=== Begin Enclosure ===

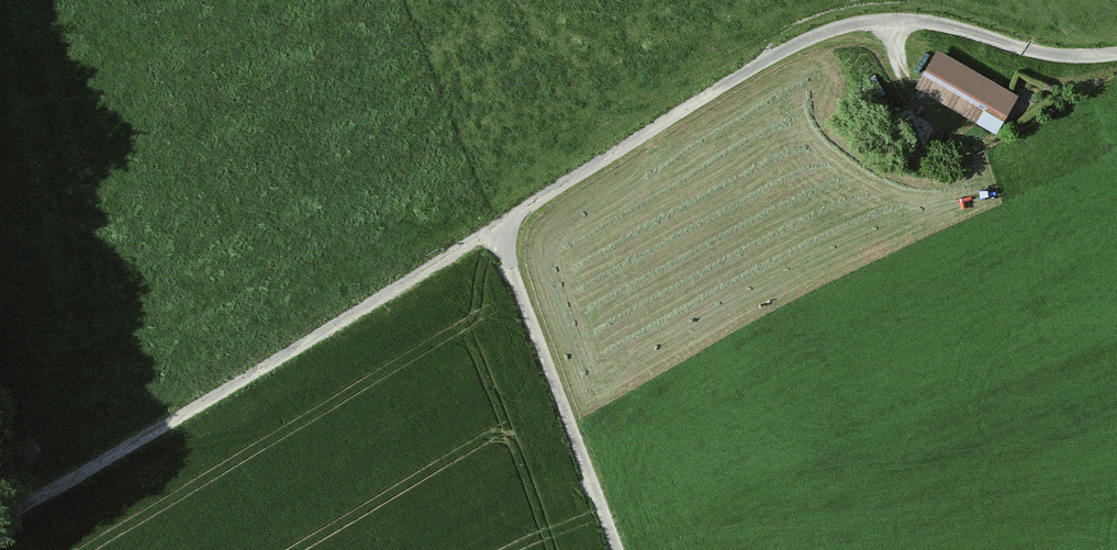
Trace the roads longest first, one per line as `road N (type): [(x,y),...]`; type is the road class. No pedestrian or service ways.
road 1 (track): [(494,228),(790,47),(844,26),(942,23),(1069,56),(1116,53)]
road 2 (track): [(25,505),(494,228)]
road 3 (track): [(494,228),(616,549)]

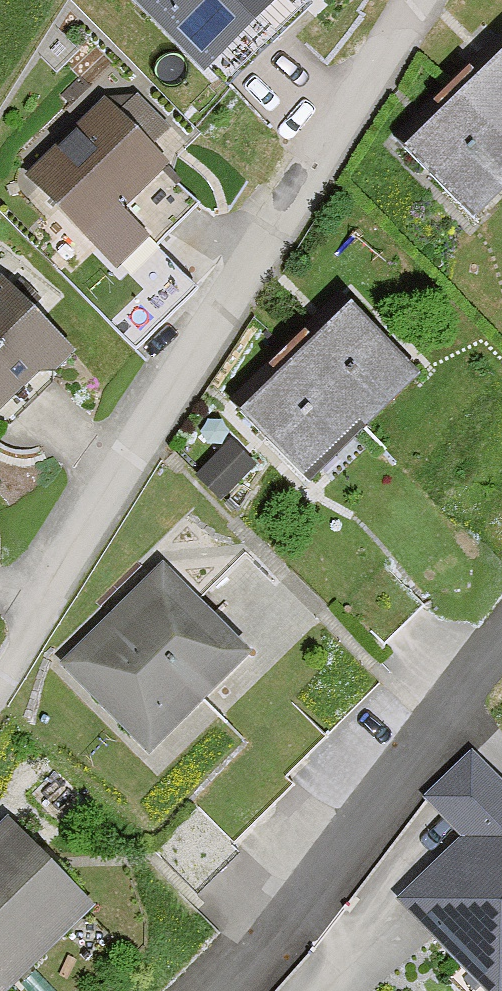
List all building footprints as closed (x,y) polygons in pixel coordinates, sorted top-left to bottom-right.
[(204,73),(211,65),(227,81),(310,1),(310,0),(133,0),(204,73)] [(501,29),(444,85),(501,144),(501,29)] [(444,85),(391,138),(470,218),(501,186),(501,144),(444,85)] [(117,116),(103,102),(27,177),(117,267),(148,236),(156,245),(197,205),(161,169),(166,163),(148,145),(167,127),(136,97),(117,116)] [(0,283),(0,409),(40,369),(55,369),(71,353),(0,283)] [(419,372),(340,292),(285,346),(364,426),(419,372)] [(364,426),(285,346),(230,400),(309,479),(364,426)] [(160,566),(62,663),(151,751),(248,653),(160,566)] [(469,754),(425,798),(461,834),(396,899),(488,990),(501,990),(501,787),(469,754)] [(7,819),(0,826),(0,990),(6,990),(93,904),(7,819)]
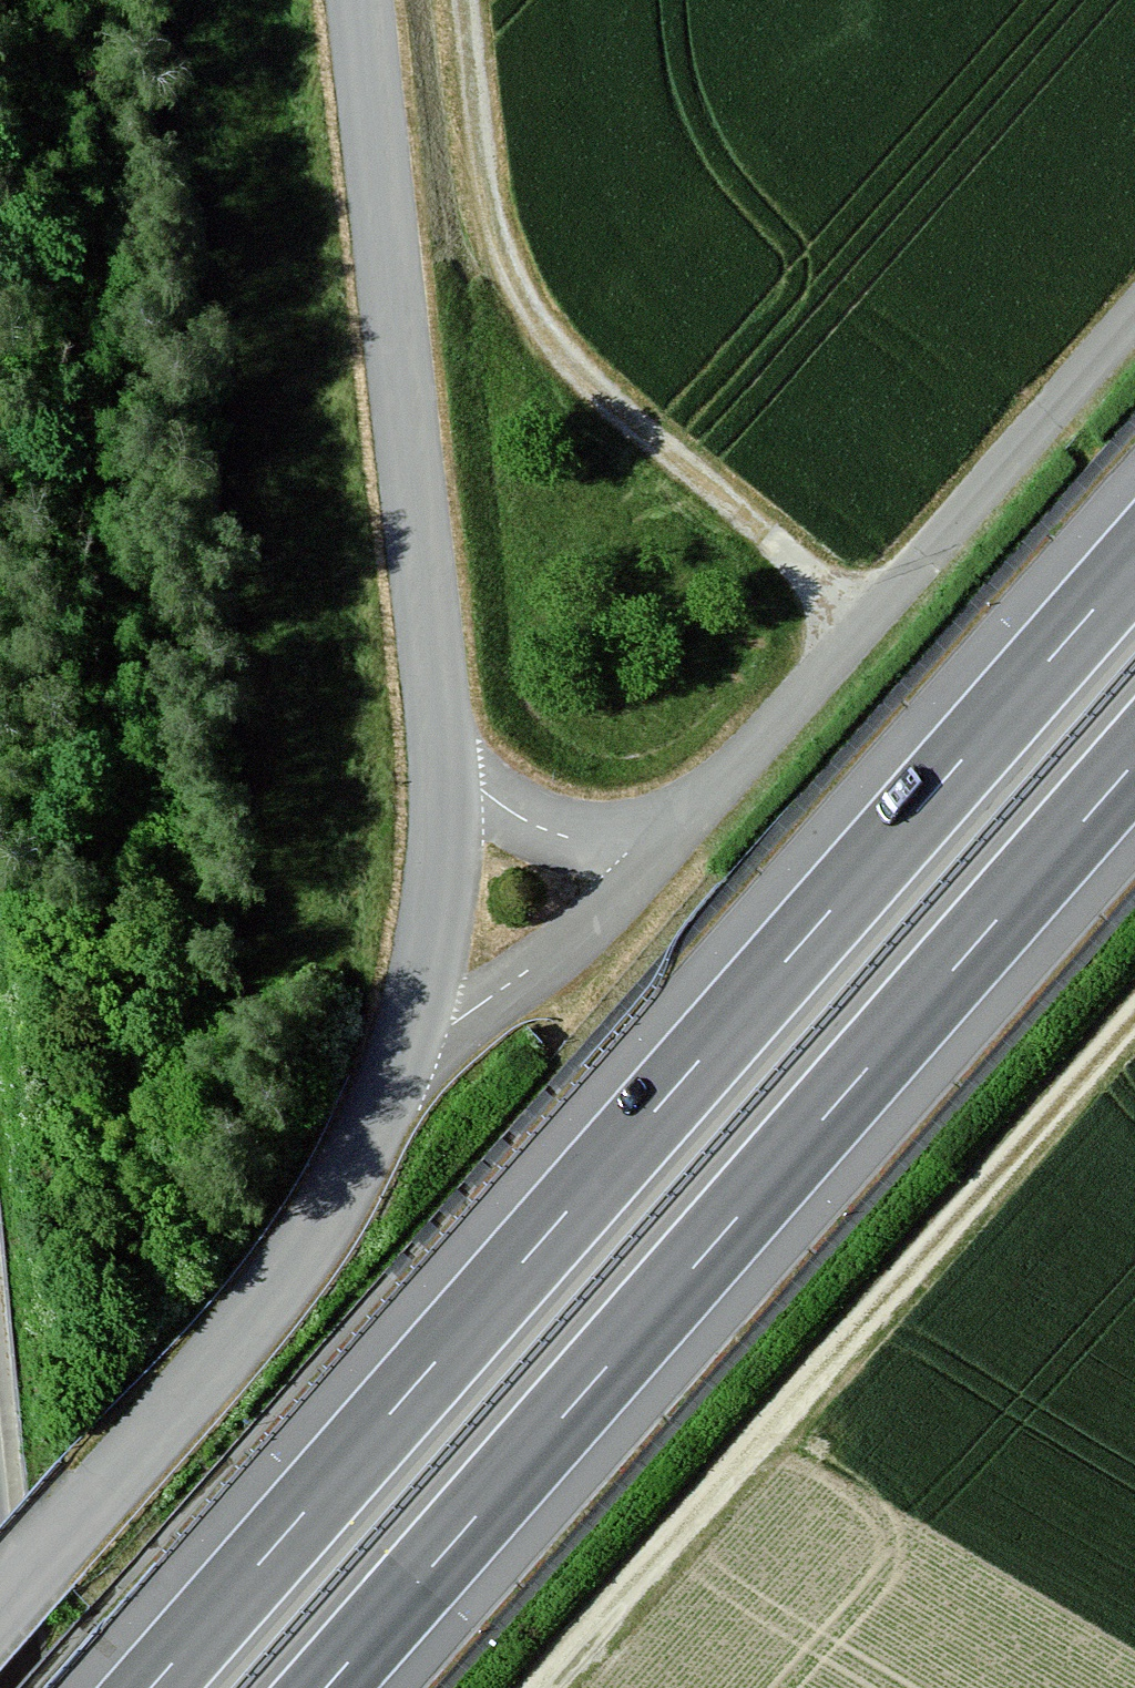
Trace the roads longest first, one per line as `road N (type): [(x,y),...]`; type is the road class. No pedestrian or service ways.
road 1 (tertiary): [(0,1606),(279,1282),(349,1175),(404,1057),(428,963),(442,868),(444,763),(359,0)]
road 2 (motorway): [(1134,561),(150,1687)]
road 3 (motorway): [(326,1687),(1134,762)]
road 4 (track): [(404,1057),(591,925),(667,848),(1134,315)]
road 5 (track): [(543,1687),(1134,1015)]
road 6 (track): [(465,0),(486,184),(529,303),(564,355),(611,403),(867,624)]
road 7 (track): [(444,763),(544,829),(667,848)]

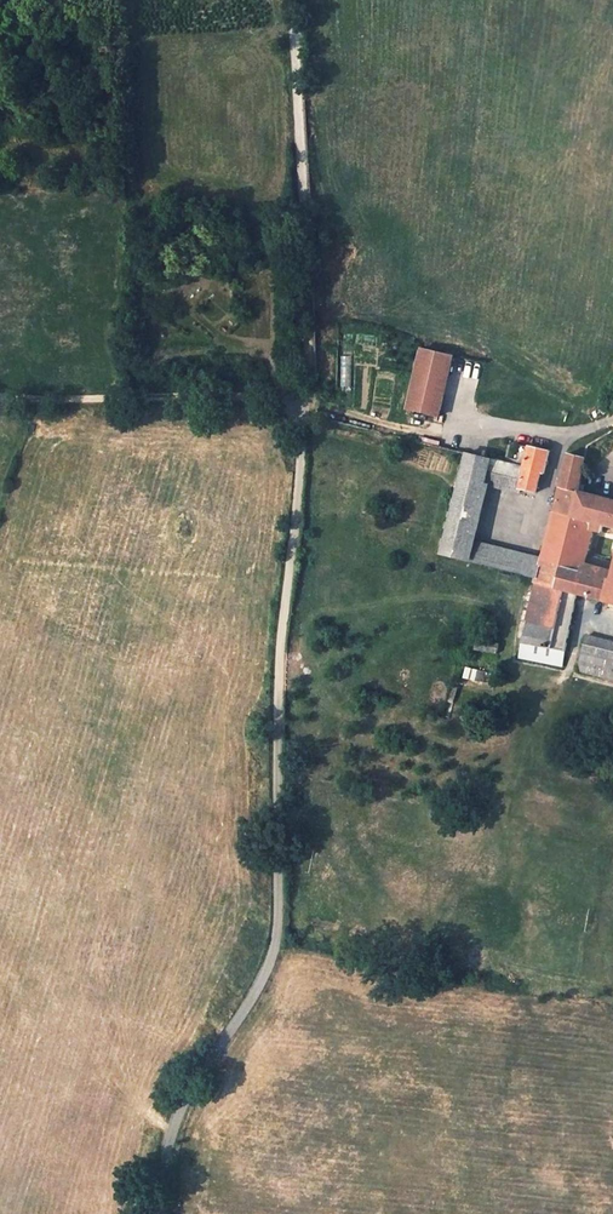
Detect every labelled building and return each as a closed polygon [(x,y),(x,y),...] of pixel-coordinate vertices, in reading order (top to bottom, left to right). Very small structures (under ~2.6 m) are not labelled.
[(284,261),(283,245),(272,246),(272,261),(284,261)] [(407,409),(441,417),(456,356),(422,347),(407,409)] [(524,466),(518,484),(534,489),(539,471),(542,471),(548,448),(530,444),(524,466)] [(441,549),(468,556),(473,537),(487,481),(492,458),(464,452),(441,549)] [(559,486),(577,491),(583,457),(565,452),(559,486)] [(492,458),(487,481),(516,489),(518,484),(524,466),(492,458)] [(537,575),(536,581),(555,586),(567,534),(577,491),(559,486),(542,555),(537,575)] [(577,491),(567,534),(555,586),(536,581),(522,642),(565,650),(575,591),(612,602),(612,562),(609,578),(588,572),(590,566),(581,563),(589,529),(598,531),(600,523),(612,526),(612,500),(577,491)] [(537,575),(542,555),(473,537),(468,556),(537,575)] [(581,653),(612,660),(612,641),(587,634),(581,653)] [(499,643),(476,639),(474,649),(497,653),(499,643)] [(562,664),(565,650),(522,642),(518,657),(562,664)] [(581,653),(580,660),(581,671),(612,679),(612,660),(581,653)] [(449,717),(457,685),(449,682),(440,715),(449,717)]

=== End Enclosure ===

• YOUR INSTRUCTIONS
Retype all records exactly as shown above, images excluded.

• EXERCISE SOLUTION
Trace the roads longest first, one per line as `road N (type): [(x,y),...]`; type is the road class. No pedestrian or service ways.
road 1 (track): [(494,228),(790,47),(844,26),(942,23),(1069,56),(1116,53)]
road 2 (track): [(25,505),(494,228)]
road 3 (track): [(494,228),(616,549)]

List all building footprints as closed (x,y) polygons in pixel coordinates, sorted top-left to bottom-right.
[(204,73),(211,65),(227,81),(310,1),(310,0),(133,0),(204,73)] [(501,29),(444,85),(501,144),(501,29)] [(444,85),(391,138),(470,218),(501,186),(501,144),(444,85)] [(117,116),(103,102),(27,177),(117,267),(148,236),(156,245),(197,205),(161,169),(166,163),(148,145),(167,127),(136,97),(117,116)] [(0,283),(0,409),(40,369),(55,369),(71,353),(0,283)] [(419,372),(340,292),(285,346),(364,426),(419,372)] [(364,426),(285,346),(230,400),(309,479),(364,426)] [(160,566),(62,663),(151,751),(248,653),(160,566)] [(469,754),(425,798),(461,834),(396,899),(488,990),(501,990),(501,787),(469,754)] [(7,819),(0,826),(0,990),(6,990),(93,904),(7,819)]
Trace the roads longest first, one per line as `road N (type): [(x,y),...]`; type is the road class. No pedestrian or service ways.
road 1 (tertiary): [(0,1606),(279,1282),(349,1175),(404,1057),(428,963),(442,868),(444,763),(359,0)]
road 2 (motorway): [(1134,561),(150,1687)]
road 3 (motorway): [(326,1687),(1134,762)]
road 4 (track): [(404,1057),(591,925),(667,848),(1134,315)]
road 5 (track): [(543,1687),(1134,1015)]
road 6 (track): [(465,0),(486,184),(529,303),(564,355),(611,403),(867,624)]
road 7 (track): [(444,763),(544,829),(667,848)]

Detect every labelled building and return each as a closed polygon [(x,y),(x,y),...] of pixel-coordinate vertices, in reading order (top to bottom, left to right). Very small structures (under ~2.6 m) are not labelled.
[(284,261),(283,245),(272,246),(272,261),(284,261)] [(407,409),(441,417),(456,356),(422,347),(407,409)] [(524,466),(518,484),(534,489),(539,471),(542,471),(548,448),(530,444),(524,466)] [(441,549),(468,556),(473,537),(487,481),(492,458),(464,452),(441,549)] [(559,486),(577,491),(583,457),(565,452),(559,486)] [(492,458),(487,481),(516,489),(518,484),(524,466),(492,458)] [(537,575),(536,581),(555,586),(567,534),(577,491),(559,486),(542,555),(537,575)] [(577,491),(567,534),(555,586),(536,581),(522,642),(565,650),(575,591),(612,602),(612,562),(609,578),(588,572),(590,566),(581,563),(589,529),(598,531),(600,523),(612,526),(612,500),(577,491)] [(537,575),(542,555),(473,537),(468,556),(537,575)] [(581,653),(612,660),(612,641),(587,634),(581,653)] [(499,643),(476,639),(474,649),(497,653),(499,643)] [(562,664),(565,650),(522,642),(518,657),(562,664)] [(581,653),(580,660),(581,671),(612,679),(612,660),(581,653)] [(449,717),(457,685),(449,682),(440,715),(449,717)]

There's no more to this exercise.